Entries shown -
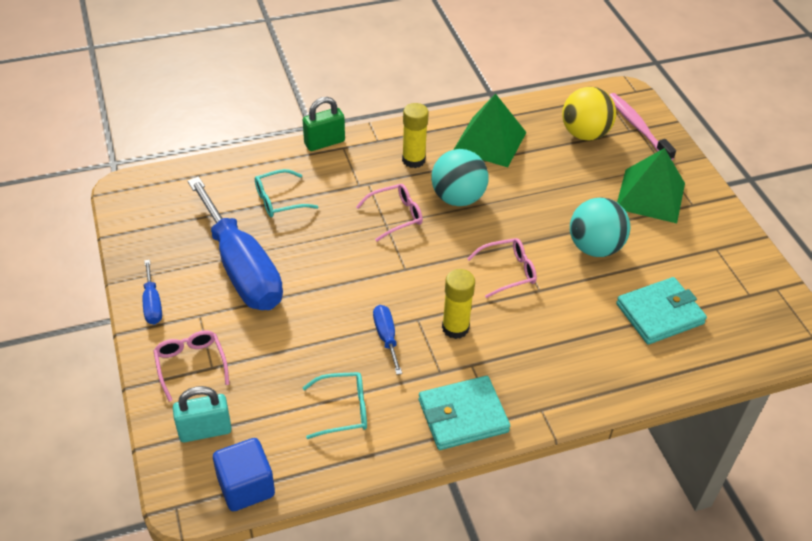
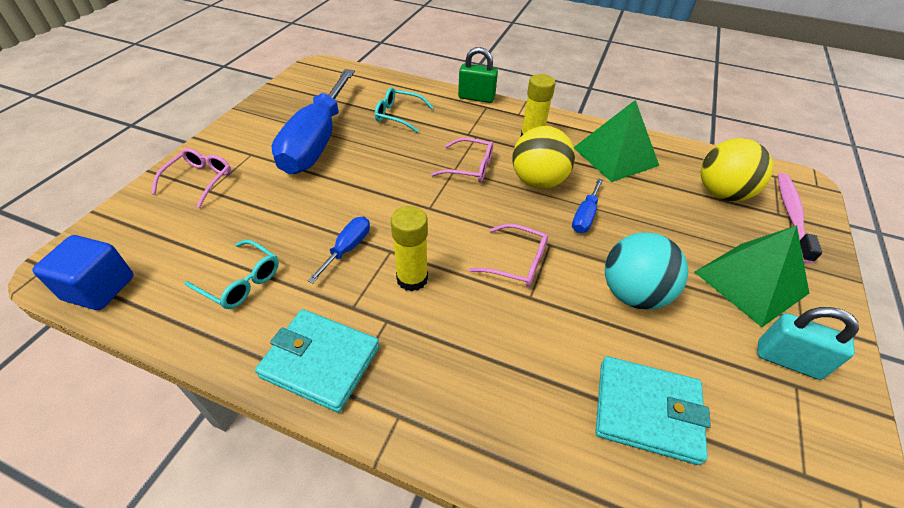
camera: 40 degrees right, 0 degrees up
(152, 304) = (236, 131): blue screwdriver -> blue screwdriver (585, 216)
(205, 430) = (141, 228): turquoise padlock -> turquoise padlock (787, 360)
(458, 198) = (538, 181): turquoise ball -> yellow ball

...

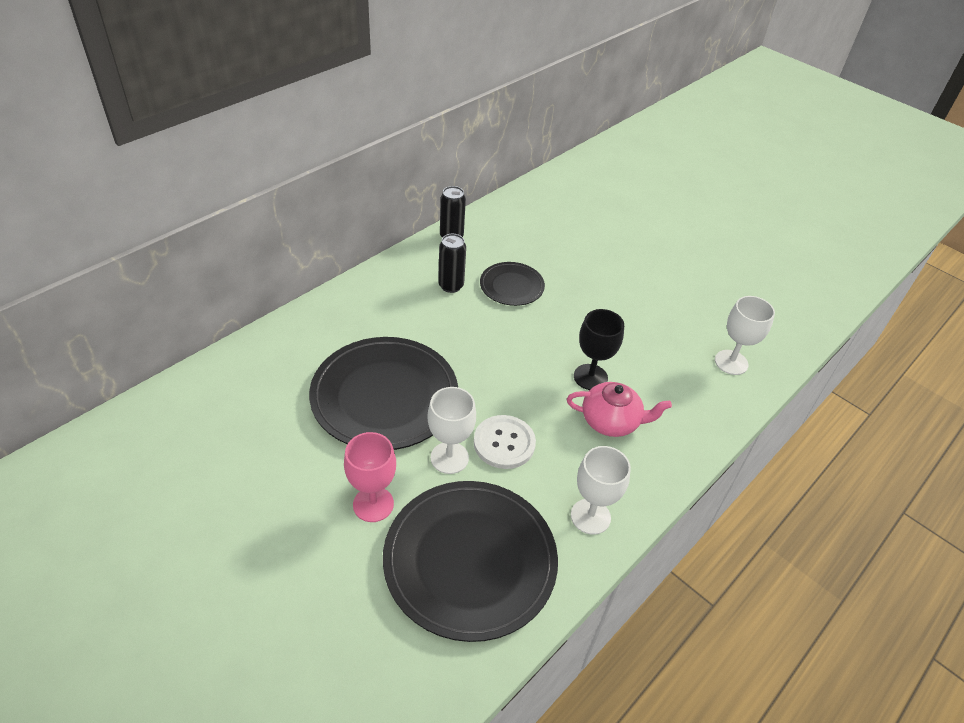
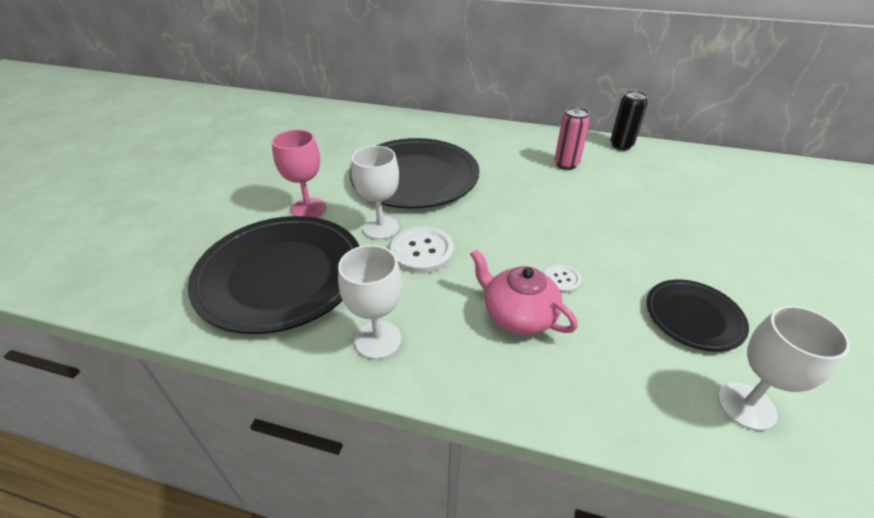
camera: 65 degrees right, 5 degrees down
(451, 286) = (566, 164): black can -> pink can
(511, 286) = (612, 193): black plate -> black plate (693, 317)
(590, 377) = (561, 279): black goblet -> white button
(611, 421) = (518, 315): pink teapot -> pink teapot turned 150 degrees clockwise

What you will do - Only lines with the word "turquoise" are wanted, so copy each one from the records.

Answer below -
(205, 430) = (141, 228): turquoise padlock -> turquoise padlock (787, 360)
(458, 198) = (538, 181): turquoise ball -> yellow ball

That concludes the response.